### Try it
Transcribe all of the records word for word, please, omitting the pictures.

### Data
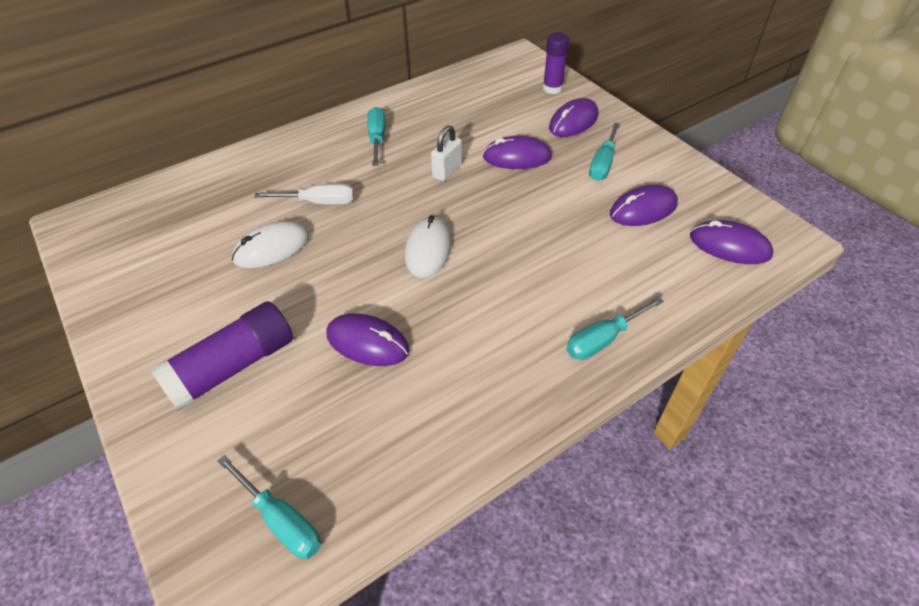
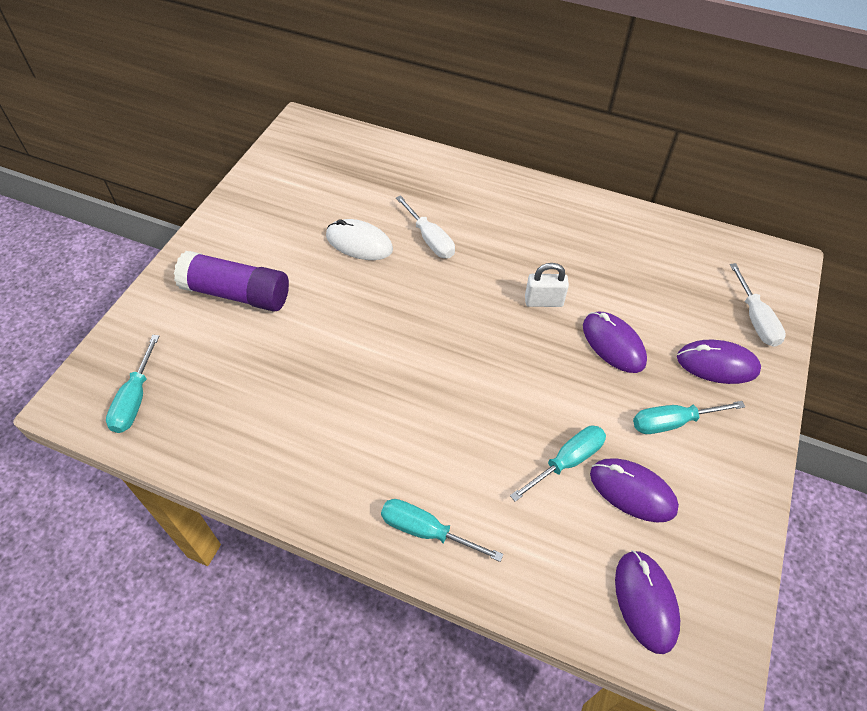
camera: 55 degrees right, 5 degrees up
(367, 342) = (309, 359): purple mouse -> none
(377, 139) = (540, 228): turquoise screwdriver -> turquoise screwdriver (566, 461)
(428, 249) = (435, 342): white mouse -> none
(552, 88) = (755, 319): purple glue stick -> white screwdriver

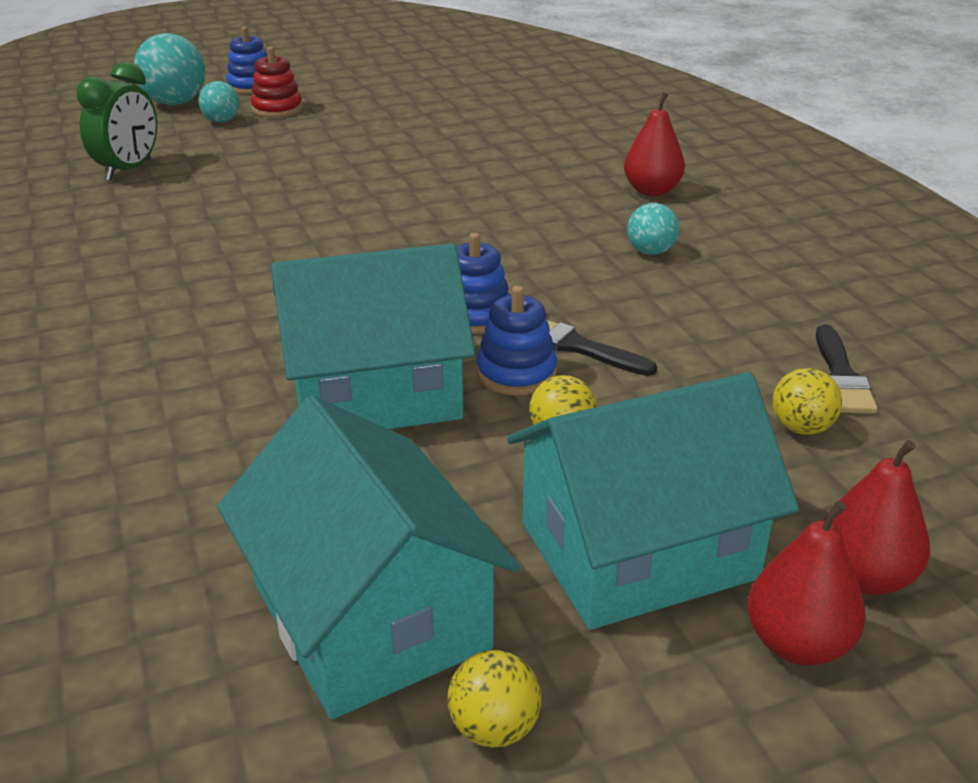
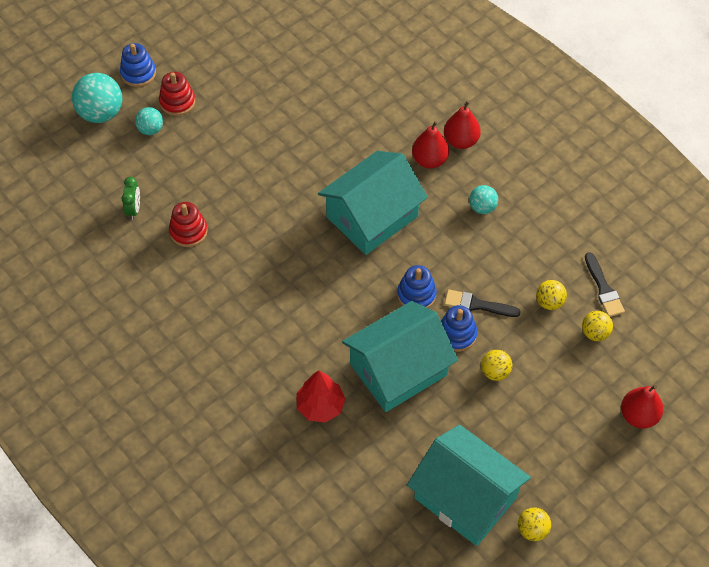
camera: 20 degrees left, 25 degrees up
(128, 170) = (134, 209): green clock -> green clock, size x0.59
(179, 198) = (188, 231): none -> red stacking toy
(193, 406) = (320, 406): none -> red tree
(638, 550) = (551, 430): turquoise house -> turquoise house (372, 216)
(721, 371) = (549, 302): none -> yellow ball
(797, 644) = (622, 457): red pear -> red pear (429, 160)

### Task result
camera: 55 degrees right, 5 degrees up
(367, 342) = (309, 359): purple mouse -> none
(377, 139) = (540, 228): turquoise screwdriver -> turquoise screwdriver (566, 461)
(428, 249) = (435, 342): white mouse -> none
(552, 88) = (755, 319): purple glue stick -> white screwdriver

camera: 20 degrees left, 25 degrees up
(128, 170) = (134, 209): green clock -> green clock, size x0.59
(179, 198) = (188, 231): none -> red stacking toy
(193, 406) = (320, 406): none -> red tree
(638, 550) = (551, 430): turquoise house -> turquoise house (372, 216)
(721, 371) = (549, 302): none -> yellow ball
(797, 644) = (622, 457): red pear -> red pear (429, 160)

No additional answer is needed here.